**PROBLEM TO SOLVE**
Without the pictures, print the lines running from the beginning of the material to the line containing "purple cap: 2 -> 3", both ends included.

═══

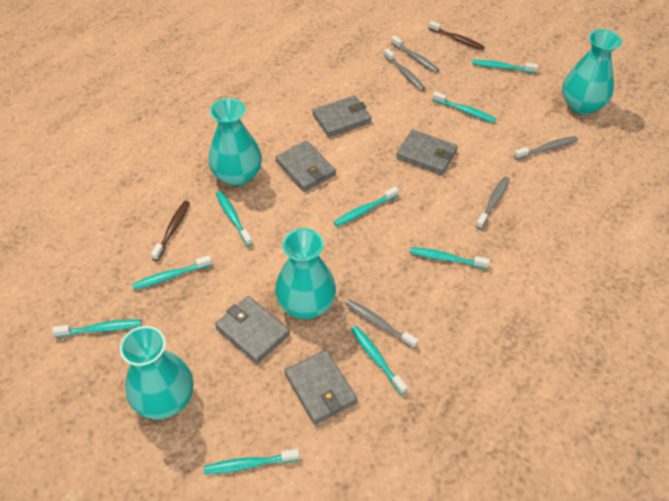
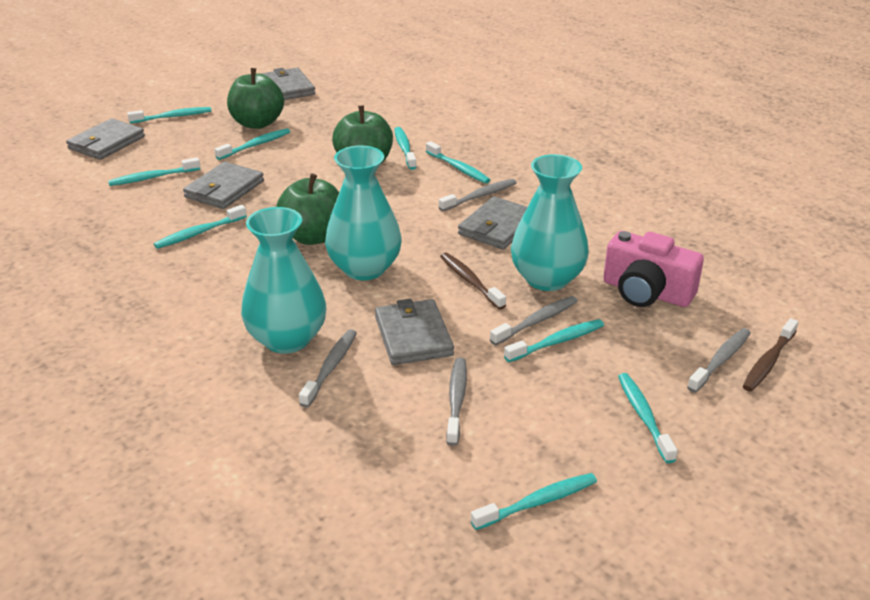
green apple: 0 -> 3
pink camera: 0 -> 1
turquoise vase: 4 -> 3

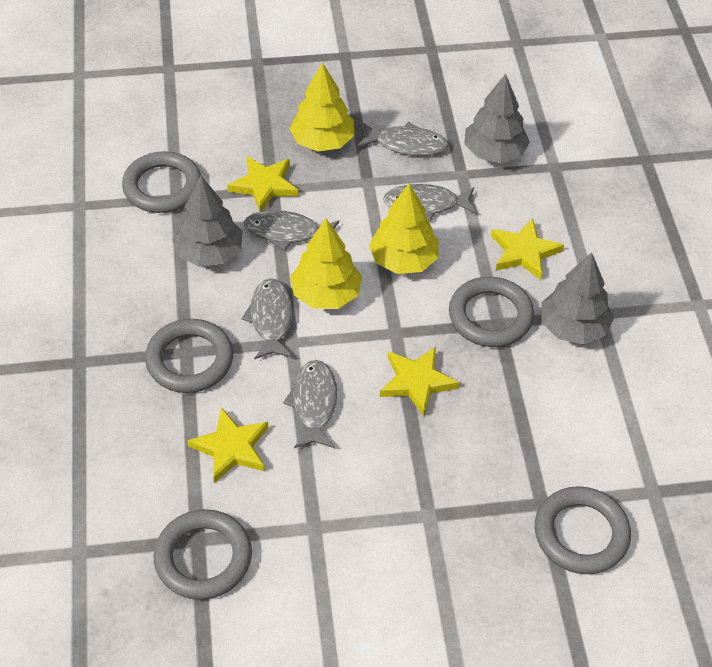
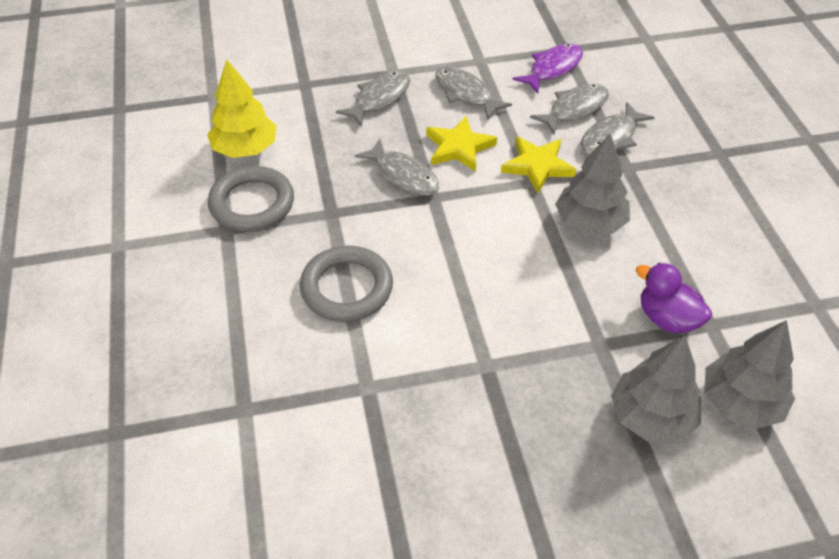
grey ring: 5 -> 2
purple duck: 0 -> 1
purple fish: 0 -> 1
yellow star: 4 -> 2
yellow tree: 3 -> 1

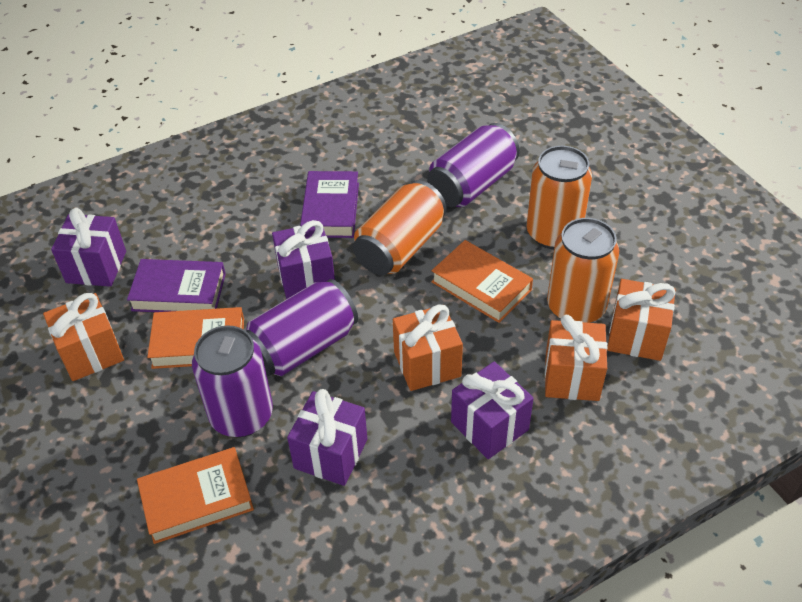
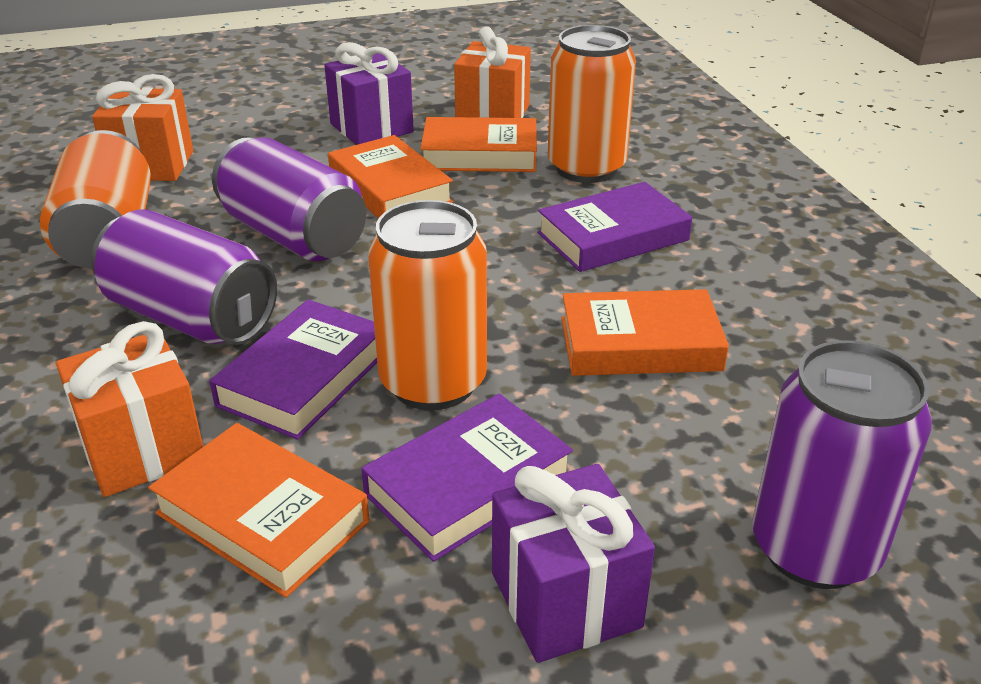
orange book: 3 -> 4
orange gift: 4 -> 3
purple book: 2 -> 3
purple gift: 4 -> 2

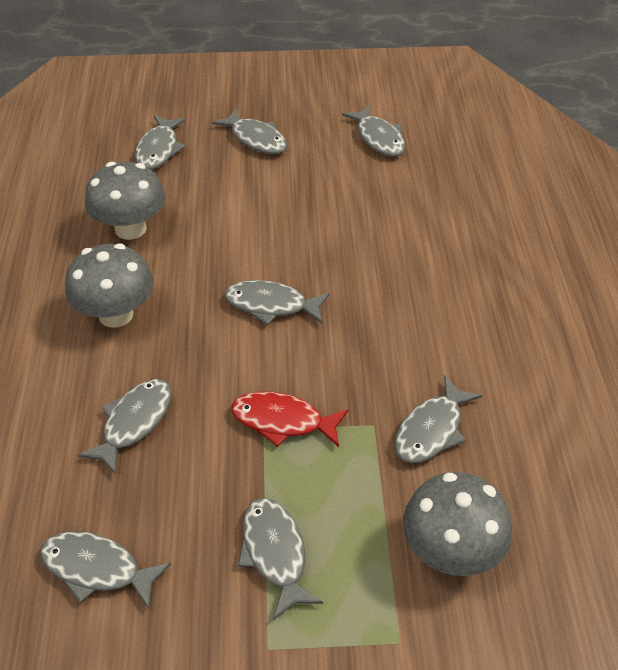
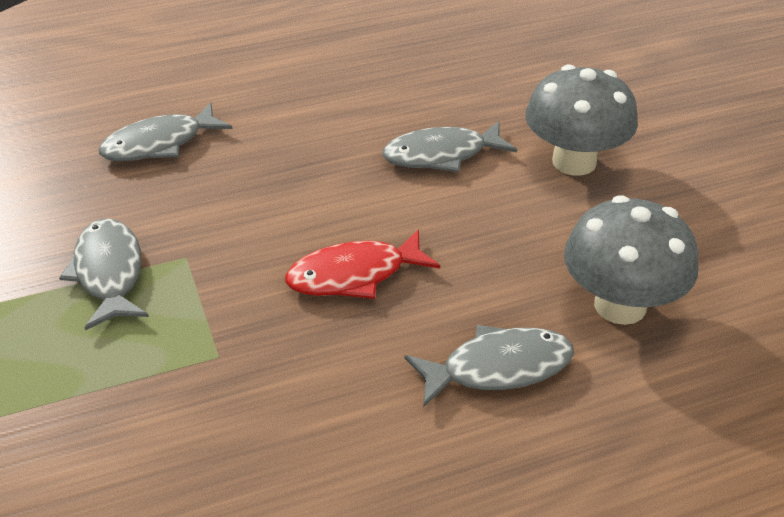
grey fish: 8 -> 4
grey mushroom: 3 -> 2

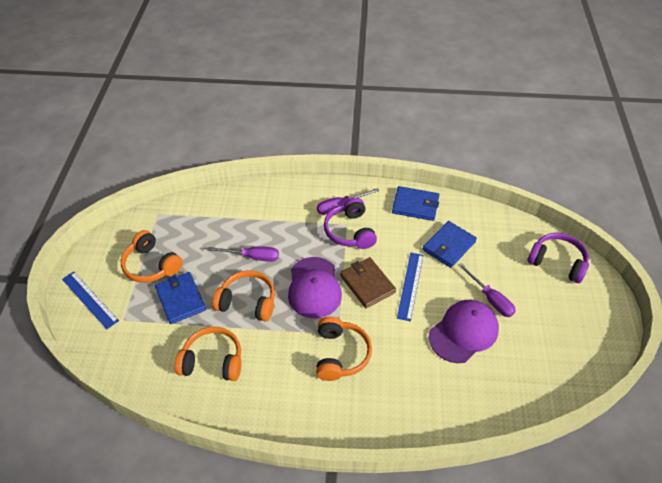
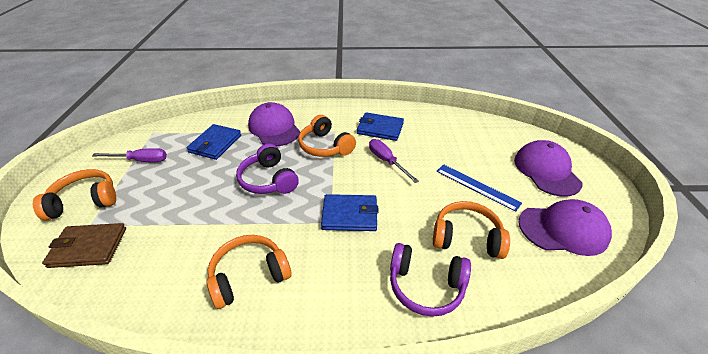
blue ruler: 2 -> 1
purple cap: 2 -> 3
purple screwdriver: 3 -> 2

═══

**YOUR RESPONSE**
green apple: 0 -> 3
pink camera: 0 -> 1
turquoise vase: 4 -> 3

grey ring: 5 -> 2
purple duck: 0 -> 1
purple fish: 0 -> 1
yellow star: 4 -> 2
yellow tree: 3 -> 1

orange book: 3 -> 4
orange gift: 4 -> 3
purple book: 2 -> 3
purple gift: 4 -> 2

grey fish: 8 -> 4
grey mushroom: 3 -> 2

blue ruler: 2 -> 1
purple cap: 2 -> 3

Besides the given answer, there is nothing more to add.